## start Data shown
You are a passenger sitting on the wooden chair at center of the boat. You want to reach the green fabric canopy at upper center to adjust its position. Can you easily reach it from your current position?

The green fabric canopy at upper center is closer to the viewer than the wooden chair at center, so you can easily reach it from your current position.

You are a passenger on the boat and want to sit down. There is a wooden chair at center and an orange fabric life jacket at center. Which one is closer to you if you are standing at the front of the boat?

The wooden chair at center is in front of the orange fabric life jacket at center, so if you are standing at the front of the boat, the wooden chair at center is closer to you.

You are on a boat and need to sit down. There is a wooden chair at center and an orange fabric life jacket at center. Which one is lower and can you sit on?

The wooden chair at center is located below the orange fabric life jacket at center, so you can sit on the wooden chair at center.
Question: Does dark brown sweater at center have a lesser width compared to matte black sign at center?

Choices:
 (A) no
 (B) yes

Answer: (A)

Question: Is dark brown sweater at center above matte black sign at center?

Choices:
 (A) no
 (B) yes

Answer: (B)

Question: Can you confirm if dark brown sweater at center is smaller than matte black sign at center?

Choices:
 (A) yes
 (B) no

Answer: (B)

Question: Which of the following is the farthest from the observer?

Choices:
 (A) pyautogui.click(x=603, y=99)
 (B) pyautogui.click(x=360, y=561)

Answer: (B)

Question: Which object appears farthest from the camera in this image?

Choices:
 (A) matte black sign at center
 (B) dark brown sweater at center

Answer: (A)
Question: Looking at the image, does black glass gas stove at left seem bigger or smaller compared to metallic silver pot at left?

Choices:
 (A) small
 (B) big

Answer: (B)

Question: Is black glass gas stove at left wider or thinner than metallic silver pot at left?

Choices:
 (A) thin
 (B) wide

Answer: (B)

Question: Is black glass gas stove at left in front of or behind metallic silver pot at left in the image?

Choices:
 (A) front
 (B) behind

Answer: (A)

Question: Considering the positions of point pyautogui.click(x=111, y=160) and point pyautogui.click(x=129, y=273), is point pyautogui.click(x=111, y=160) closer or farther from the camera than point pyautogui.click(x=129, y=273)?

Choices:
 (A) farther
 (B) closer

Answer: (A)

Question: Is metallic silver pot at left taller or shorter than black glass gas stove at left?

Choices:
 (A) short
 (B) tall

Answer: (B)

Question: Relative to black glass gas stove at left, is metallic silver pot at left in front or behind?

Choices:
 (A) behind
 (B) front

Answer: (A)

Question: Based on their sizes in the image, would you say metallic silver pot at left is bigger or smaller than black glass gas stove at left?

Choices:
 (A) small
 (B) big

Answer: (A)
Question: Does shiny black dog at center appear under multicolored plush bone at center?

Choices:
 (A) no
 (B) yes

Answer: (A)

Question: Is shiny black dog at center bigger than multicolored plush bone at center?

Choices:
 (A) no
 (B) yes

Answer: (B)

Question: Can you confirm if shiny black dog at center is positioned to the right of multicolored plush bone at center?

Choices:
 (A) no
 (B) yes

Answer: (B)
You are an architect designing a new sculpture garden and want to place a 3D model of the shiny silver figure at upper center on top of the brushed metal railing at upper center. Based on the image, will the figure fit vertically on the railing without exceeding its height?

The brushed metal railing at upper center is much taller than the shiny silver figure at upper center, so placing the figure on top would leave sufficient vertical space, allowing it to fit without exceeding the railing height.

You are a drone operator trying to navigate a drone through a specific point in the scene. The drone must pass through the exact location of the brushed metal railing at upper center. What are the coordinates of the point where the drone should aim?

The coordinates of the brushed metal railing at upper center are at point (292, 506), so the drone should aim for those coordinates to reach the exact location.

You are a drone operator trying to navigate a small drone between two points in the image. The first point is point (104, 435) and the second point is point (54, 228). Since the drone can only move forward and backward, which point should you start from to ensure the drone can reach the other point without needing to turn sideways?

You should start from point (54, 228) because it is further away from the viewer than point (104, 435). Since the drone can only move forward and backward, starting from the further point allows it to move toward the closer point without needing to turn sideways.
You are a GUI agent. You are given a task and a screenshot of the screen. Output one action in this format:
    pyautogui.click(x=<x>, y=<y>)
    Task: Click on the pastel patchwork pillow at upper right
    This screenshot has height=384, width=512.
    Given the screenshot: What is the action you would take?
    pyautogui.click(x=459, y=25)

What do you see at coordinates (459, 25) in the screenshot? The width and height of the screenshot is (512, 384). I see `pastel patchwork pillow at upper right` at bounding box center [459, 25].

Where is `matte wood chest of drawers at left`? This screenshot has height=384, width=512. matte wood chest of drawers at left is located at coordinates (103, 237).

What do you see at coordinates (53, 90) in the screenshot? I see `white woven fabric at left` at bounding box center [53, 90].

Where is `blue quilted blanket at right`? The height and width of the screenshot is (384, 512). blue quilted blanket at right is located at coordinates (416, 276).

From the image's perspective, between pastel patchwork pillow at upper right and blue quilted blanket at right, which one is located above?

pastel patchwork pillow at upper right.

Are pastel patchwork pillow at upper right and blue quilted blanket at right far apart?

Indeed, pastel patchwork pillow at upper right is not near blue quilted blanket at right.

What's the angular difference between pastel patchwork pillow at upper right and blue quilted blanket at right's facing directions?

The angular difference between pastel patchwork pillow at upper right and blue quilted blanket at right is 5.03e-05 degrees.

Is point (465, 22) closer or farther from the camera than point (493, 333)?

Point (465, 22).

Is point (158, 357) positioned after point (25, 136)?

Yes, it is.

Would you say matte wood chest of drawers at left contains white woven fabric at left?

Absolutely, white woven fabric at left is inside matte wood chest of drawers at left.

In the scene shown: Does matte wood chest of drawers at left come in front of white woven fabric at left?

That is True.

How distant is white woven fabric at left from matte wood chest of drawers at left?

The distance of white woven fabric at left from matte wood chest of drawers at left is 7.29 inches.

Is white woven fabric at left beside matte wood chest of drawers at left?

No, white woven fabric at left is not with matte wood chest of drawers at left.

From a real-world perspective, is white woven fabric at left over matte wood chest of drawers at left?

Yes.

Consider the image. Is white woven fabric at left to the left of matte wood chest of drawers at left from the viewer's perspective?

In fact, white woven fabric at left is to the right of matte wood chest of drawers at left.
## end Data shown
Task to complete: Retype every item in the dataset excerpt above, word for word, with nothing changed or left out.

Answer to this problem:
You are a passenger sitting on the wooden chair at center of the boat. You want to reach the green fabric canopy at upper center to adjust its position. Can you easily reach it from your current position?

The green fabric canopy at upper center is closer to the viewer than the wooden chair at center, so you can easily reach it from your current position.

You are a passenger on the boat and want to sit down. There is a wooden chair at center and an orange fabric life jacket at center. Which one is closer to you if you are standing at the front of the boat?

The wooden chair at center is in front of the orange fabric life jacket at center, so if you are standing at the front of the boat, the wooden chair at center is closer to you.

You are on a boat and need to sit down. There is a wooden chair at center and an orange fabric life jacket at center. Which one is lower and can you sit on?

The wooden chair at center is located below the orange fabric life jacket at center, so you can sit on the wooden chair at center.
Question: Does dark brown sweater at center have a lesser width compared to matte black sign at center?

Choices:
 (A) no
 (B) yes

Answer: (A)

Question: Is dark brown sweater at center above matte black sign at center?

Choices:
 (A) no
 (B) yes

Answer: (B)

Question: Can you confirm if dark brown sweater at center is smaller than matte black sign at center?

Choices:
 (A) yes
 (B) no

Answer: (B)

Question: Which of the following is the farthest from the observer?

Choices:
 (A) pyautogui.click(x=603, y=99)
 (B) pyautogui.click(x=360, y=561)

Answer: (B)

Question: Which object appears farthest from the camera in this image?

Choices:
 (A) matte black sign at center
 (B) dark brown sweater at center

Answer: (A)
Question: Looking at the image, does black glass gas stove at left seem bigger or smaller compared to metallic silver pot at left?

Choices:
 (A) small
 (B) big

Answer: (B)

Question: Is black glass gas stove at left wider or thinner than metallic silver pot at left?

Choices:
 (A) thin
 (B) wide

Answer: (B)

Question: Is black glass gas stove at left in front of or behind metallic silver pot at left in the image?

Choices:
 (A) front
 (B) behind

Answer: (A)

Question: Considering the positions of point pyautogui.click(x=111, y=160) and point pyautogui.click(x=129, y=273), is point pyautogui.click(x=111, y=160) closer or farther from the camera than point pyautogui.click(x=129, y=273)?

Choices:
 (A) farther
 (B) closer

Answer: (A)

Question: Is metallic silver pot at left taller or shorter than black glass gas stove at left?

Choices:
 (A) short
 (B) tall

Answer: (B)

Question: Relative to black glass gas stove at left, is metallic silver pot at left in front or behind?

Choices:
 (A) behind
 (B) front

Answer: (A)

Question: Based on their sizes in the image, would you say metallic silver pot at left is bigger or smaller than black glass gas stove at left?

Choices:
 (A) small
 (B) big

Answer: (A)
Question: Does shiny black dog at center appear under multicolored plush bone at center?

Choices:
 (A) no
 (B) yes

Answer: (A)

Question: Is shiny black dog at center bigger than multicolored plush bone at center?

Choices:
 (A) no
 (B) yes

Answer: (B)

Question: Can you confirm if shiny black dog at center is positioned to the right of multicolored plush bone at center?

Choices:
 (A) no
 (B) yes

Answer: (B)
You are an architect designing a new sculpture garden and want to place a 3D model of the shiny silver figure at upper center on top of the brushed metal railing at upper center. Based on the image, will the figure fit vertically on the railing without exceeding its height?

The brushed metal railing at upper center is much taller than the shiny silver figure at upper center, so placing the figure on top would leave sufficient vertical space, allowing it to fit without exceeding the railing height.

You are a drone operator trying to navigate a drone through a specific point in the scene. The drone must pass through the exact location of the brushed metal railing at upper center. What are the coordinates of the point where the drone should aim?

The coordinates of the brushed metal railing at upper center are at point (292, 506), so the drone should aim for those coordinates to reach the exact location.

You are a drone operator trying to navigate a small drone between two points in the image. The first point is point (104, 435) and the second point is point (54, 228). Since the drone can only move forward and backward, which point should you start from to ensure the drone can reach the other point without needing to turn sideways?

You should start from point (54, 228) because it is further away from the viewer than point (104, 435). Since the drone can only move forward and backward, starting from the further point allows it to move toward the closer point without needing to turn sideways.
You are a GUI agent. You are given a task and a screenshot of the screen. Output one action in this format:
    pyautogui.click(x=<x>, y=<y>)
    Task: Click on the pastel patchwork pillow at upper right
    This screenshot has height=384, width=512.
    Given the screenshot: What is the action you would take?
    pyautogui.click(x=459, y=25)

What do you see at coordinates (459, 25) in the screenshot? The width and height of the screenshot is (512, 384). I see `pastel patchwork pillow at upper right` at bounding box center [459, 25].

Where is `matte wood chest of drawers at left`? This screenshot has height=384, width=512. matte wood chest of drawers at left is located at coordinates (103, 237).

What do you see at coordinates (53, 90) in the screenshot? I see `white woven fabric at left` at bounding box center [53, 90].

Where is `blue quilted blanket at right`? The height and width of the screenshot is (384, 512). blue quilted blanket at right is located at coordinates (416, 276).

From the image's perspective, between pastel patchwork pillow at upper right and blue quilted blanket at right, which one is located above?

pastel patchwork pillow at upper right.

Are pastel patchwork pillow at upper right and blue quilted blanket at right far apart?

Indeed, pastel patchwork pillow at upper right is not near blue quilted blanket at right.

What's the angular difference between pastel patchwork pillow at upper right and blue quilted blanket at right's facing directions?

The angular difference between pastel patchwork pillow at upper right and blue quilted blanket at right is 5.03e-05 degrees.

Is point (465, 22) closer or farther from the camera than point (493, 333)?

Point (465, 22).

Is point (158, 357) positioned after point (25, 136)?

Yes, it is.

Would you say matte wood chest of drawers at left contains white woven fabric at left?

Absolutely, white woven fabric at left is inside matte wood chest of drawers at left.

In the scene shown: Does matte wood chest of drawers at left come in front of white woven fabric at left?

That is True.

How distant is white woven fabric at left from matte wood chest of drawers at left?

The distance of white woven fabric at left from matte wood chest of drawers at left is 7.29 inches.

Is white woven fabric at left beside matte wood chest of drawers at left?

No, white woven fabric at left is not with matte wood chest of drawers at left.

From a real-world perspective, is white woven fabric at left over matte wood chest of drawers at left?

Yes.

Consider the image. Is white woven fabric at left to the left of matte wood chest of drawers at left from the viewer's perspective?

In fact, white woven fabric at left is to the right of matte wood chest of drawers at left.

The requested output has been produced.